Supplied entries =>
Segment Open

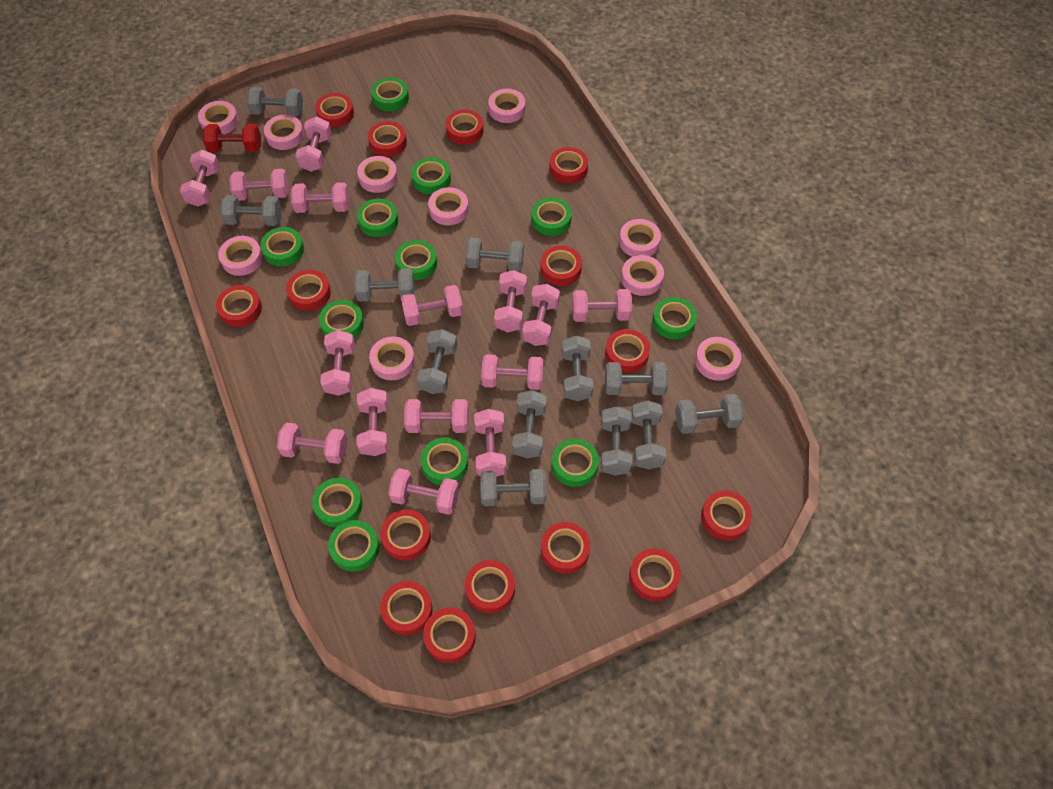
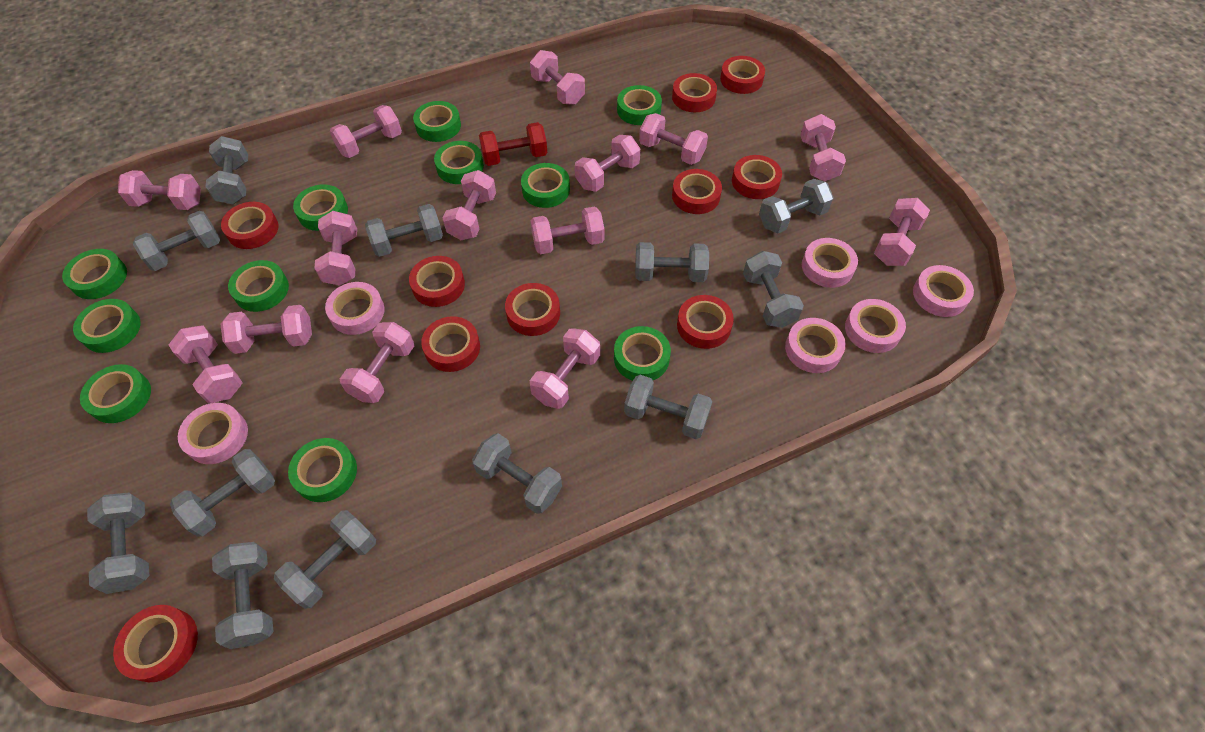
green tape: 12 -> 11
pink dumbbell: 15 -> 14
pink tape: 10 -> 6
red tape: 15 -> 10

Segment Closed
Segment Open

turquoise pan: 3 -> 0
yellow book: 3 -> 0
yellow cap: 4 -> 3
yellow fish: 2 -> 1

Segment Closed
Segment Open

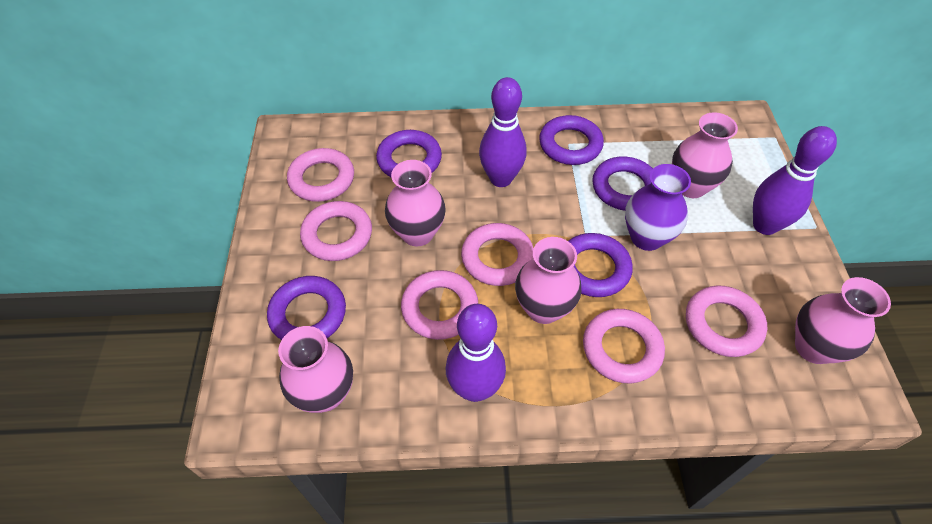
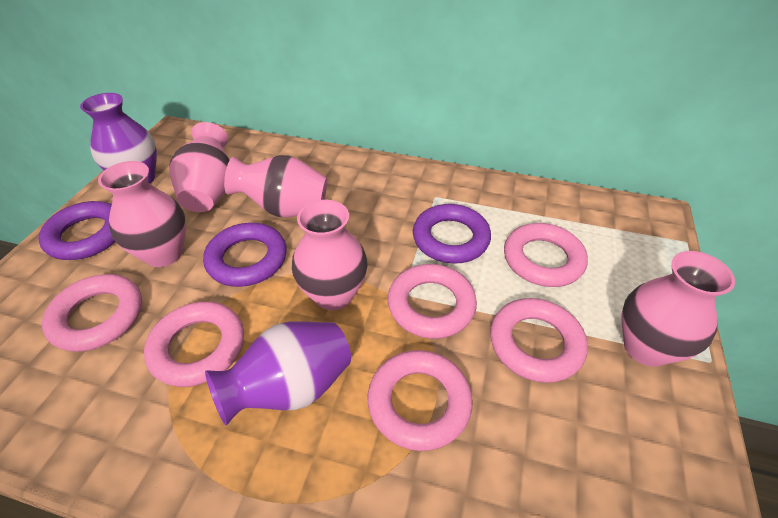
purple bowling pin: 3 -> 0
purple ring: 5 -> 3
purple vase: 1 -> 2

Segment Closed

Exercise goal => Whatever else the listing above holds, retype exactly only the lines from the one containing "turquoise pan: 3 -> 0" to the one containing "yellow fish: 2 -> 1", both ends kept.

Solution to the problem =>
turquoise pan: 3 -> 0
yellow book: 3 -> 0
yellow cap: 4 -> 3
yellow fish: 2 -> 1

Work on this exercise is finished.